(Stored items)

────

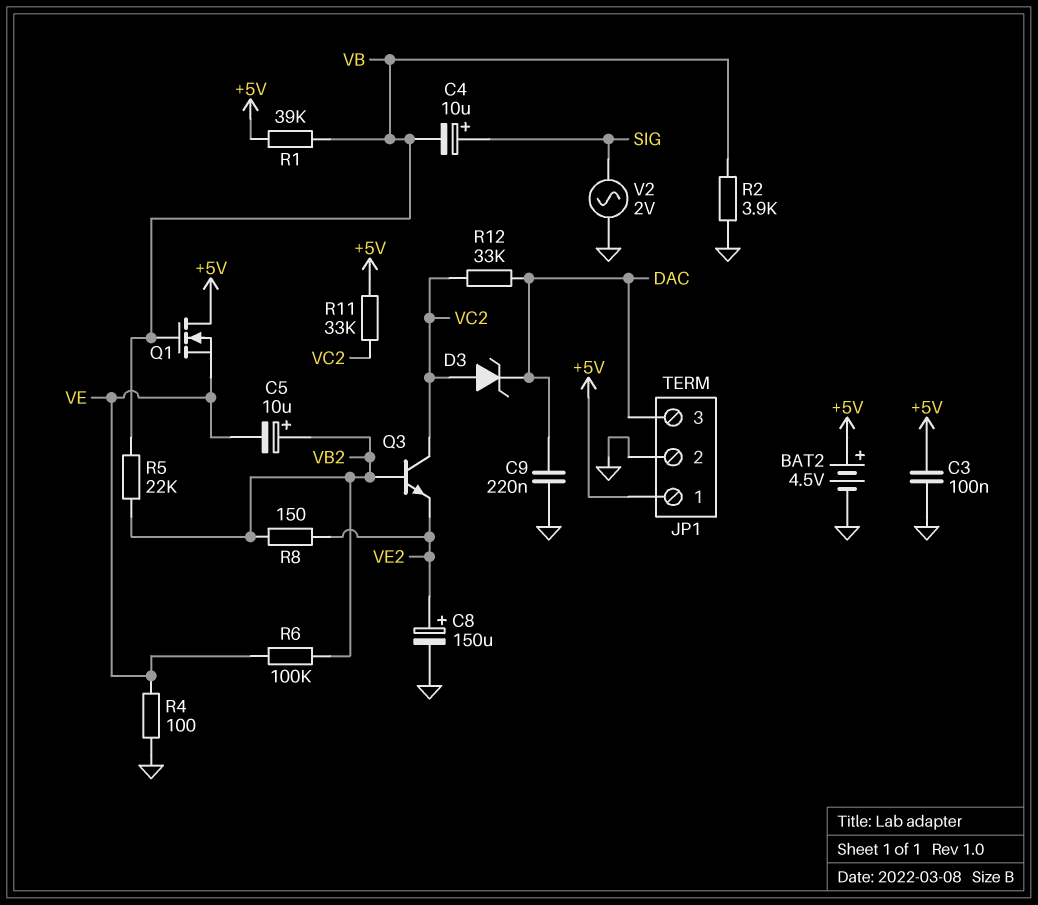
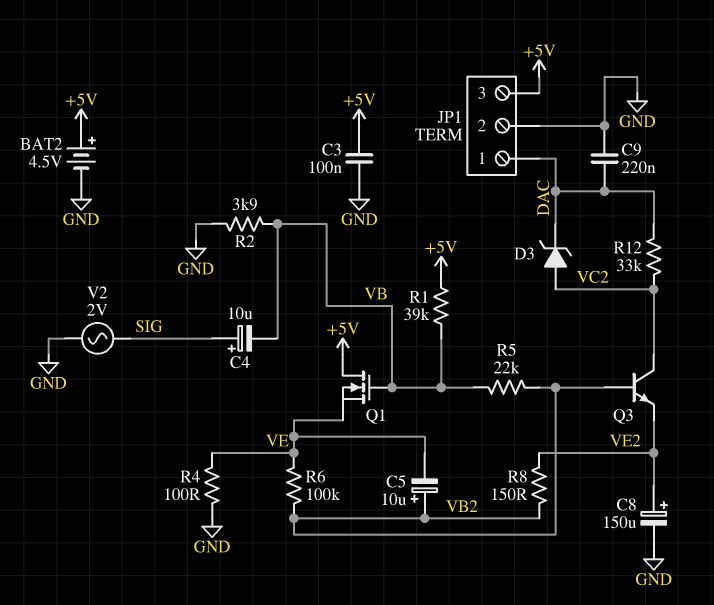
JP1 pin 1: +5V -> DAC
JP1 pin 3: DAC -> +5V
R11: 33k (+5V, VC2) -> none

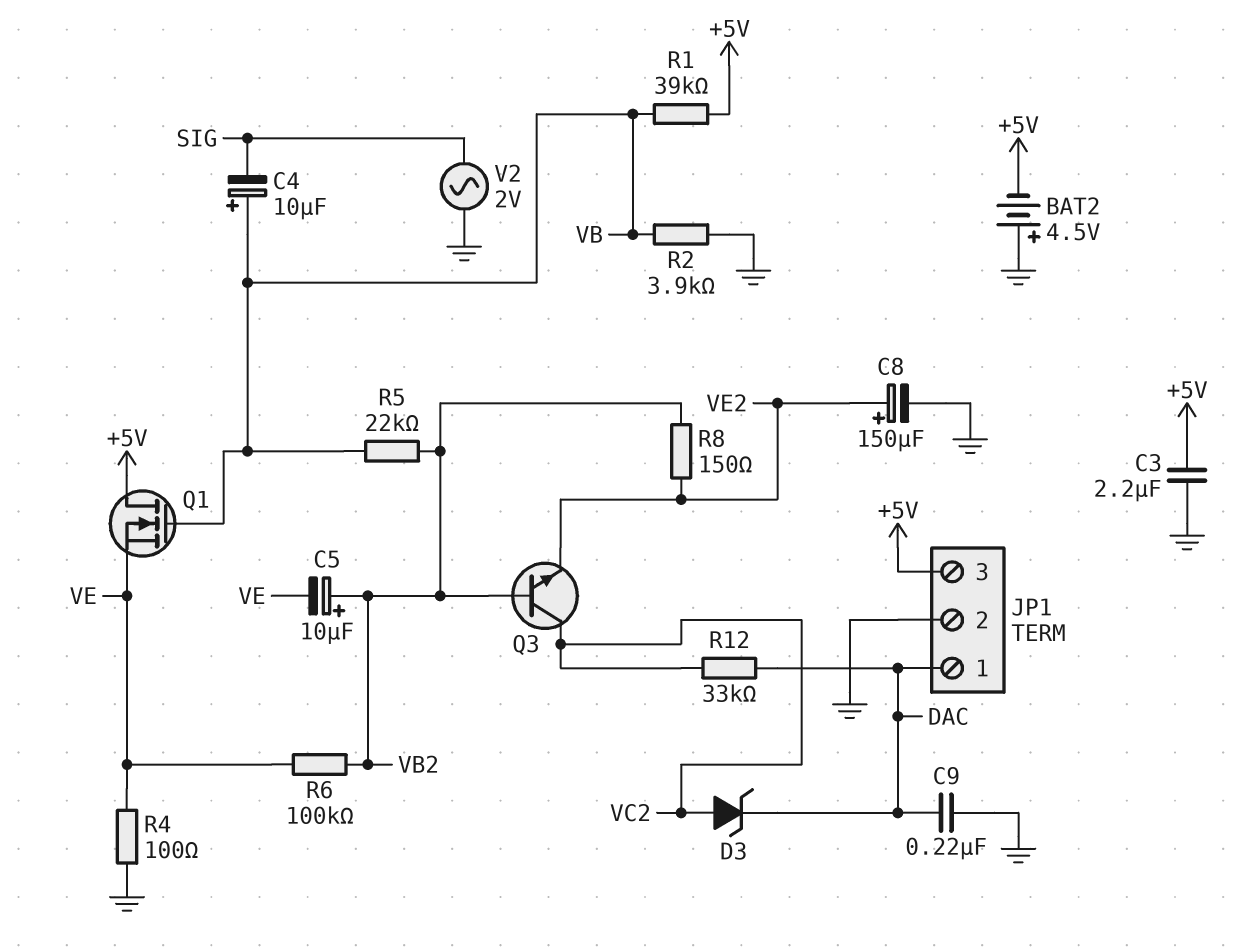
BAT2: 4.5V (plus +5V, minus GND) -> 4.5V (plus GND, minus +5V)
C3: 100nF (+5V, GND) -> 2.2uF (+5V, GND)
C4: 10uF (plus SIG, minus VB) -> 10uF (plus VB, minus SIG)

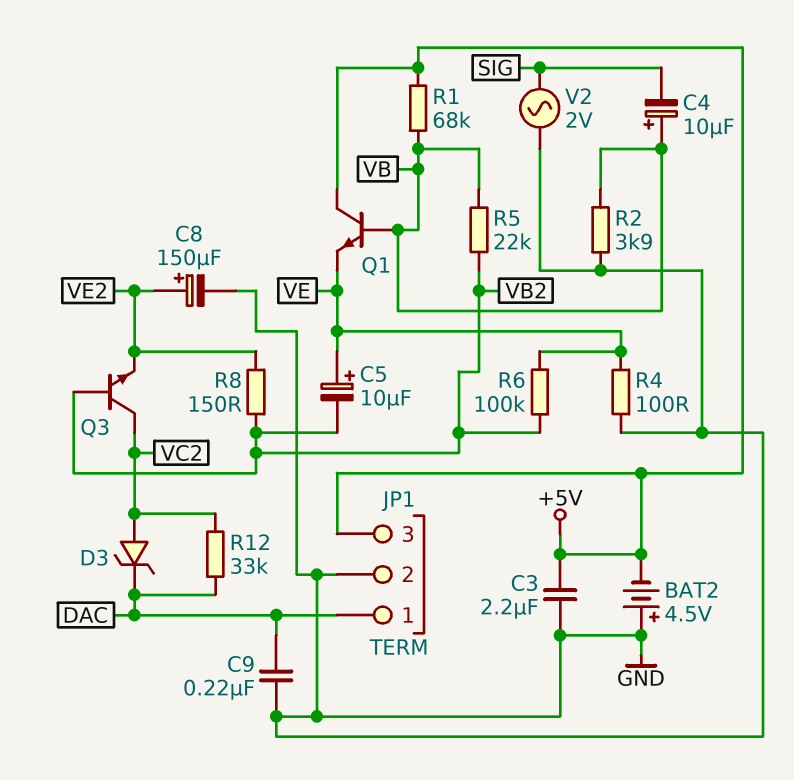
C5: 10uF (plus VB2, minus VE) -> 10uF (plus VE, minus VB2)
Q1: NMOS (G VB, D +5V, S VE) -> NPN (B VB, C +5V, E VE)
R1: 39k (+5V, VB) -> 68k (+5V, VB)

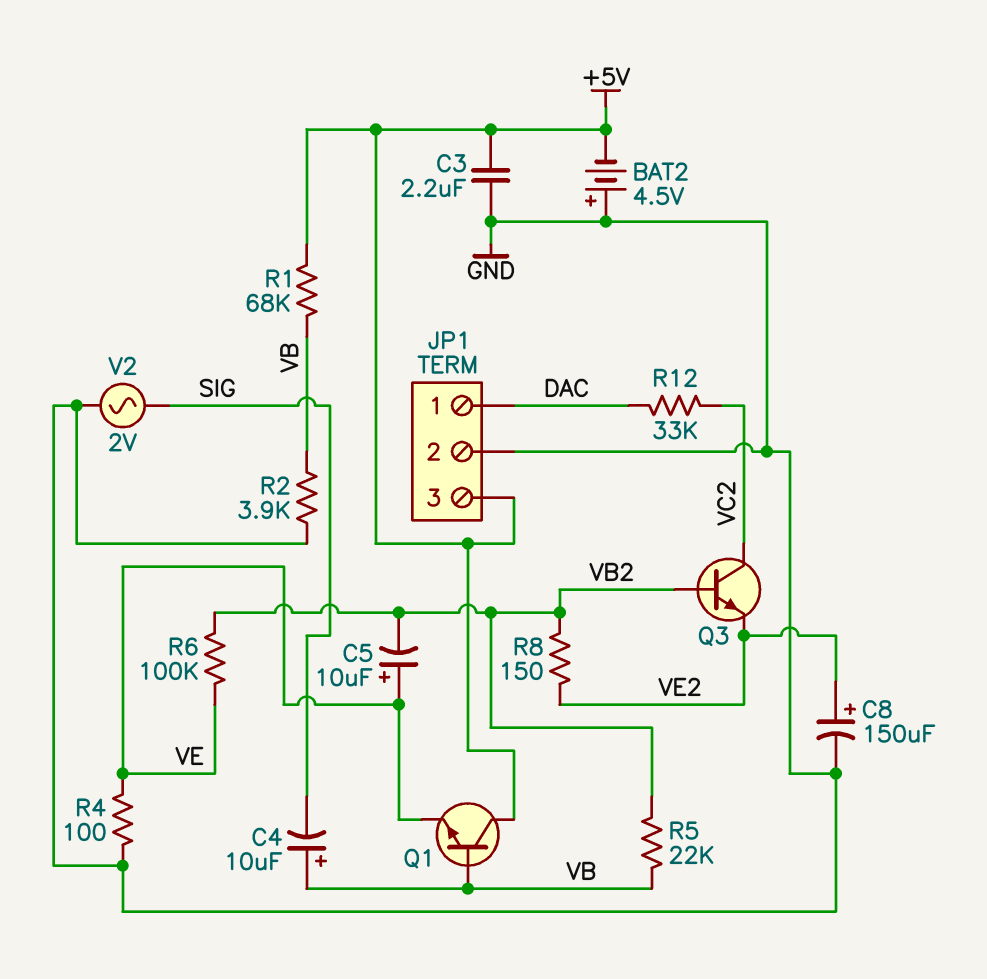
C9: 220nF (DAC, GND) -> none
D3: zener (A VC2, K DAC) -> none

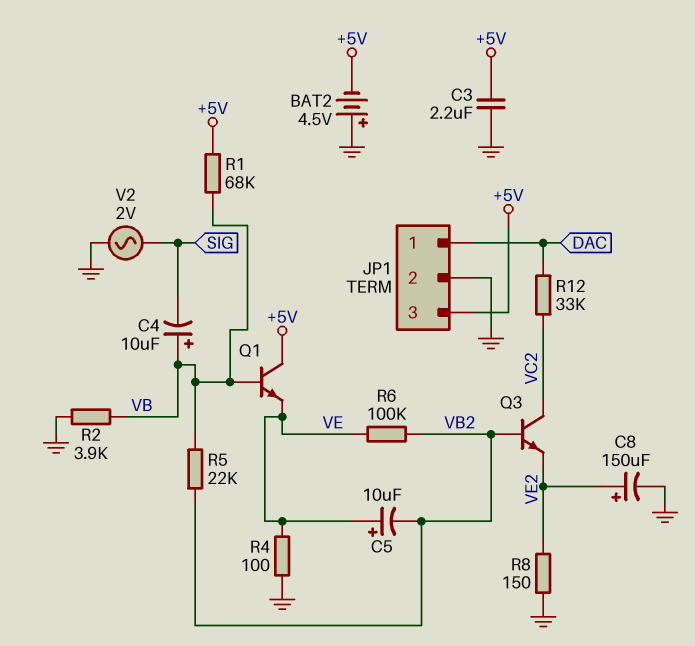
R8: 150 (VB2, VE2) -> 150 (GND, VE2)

────

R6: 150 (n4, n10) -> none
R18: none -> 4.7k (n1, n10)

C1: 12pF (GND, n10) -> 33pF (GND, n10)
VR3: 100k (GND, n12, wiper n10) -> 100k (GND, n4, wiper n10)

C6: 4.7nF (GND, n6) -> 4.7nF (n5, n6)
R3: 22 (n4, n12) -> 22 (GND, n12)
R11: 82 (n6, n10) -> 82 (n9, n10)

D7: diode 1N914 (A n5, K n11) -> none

────

**Instructions for the task**
The response must contain each line above that holds the string "none".

**Output**
R11: 33k (+5V, VC2) -> none
C9: 220nF (DAC, GND) -> none
D3: zener (A VC2, K DAC) -> none
R6: 150 (n4, n10) -> none
R18: none -> 4.7k (n1, n10)
D7: diode 1N914 (A n5, K n11) -> none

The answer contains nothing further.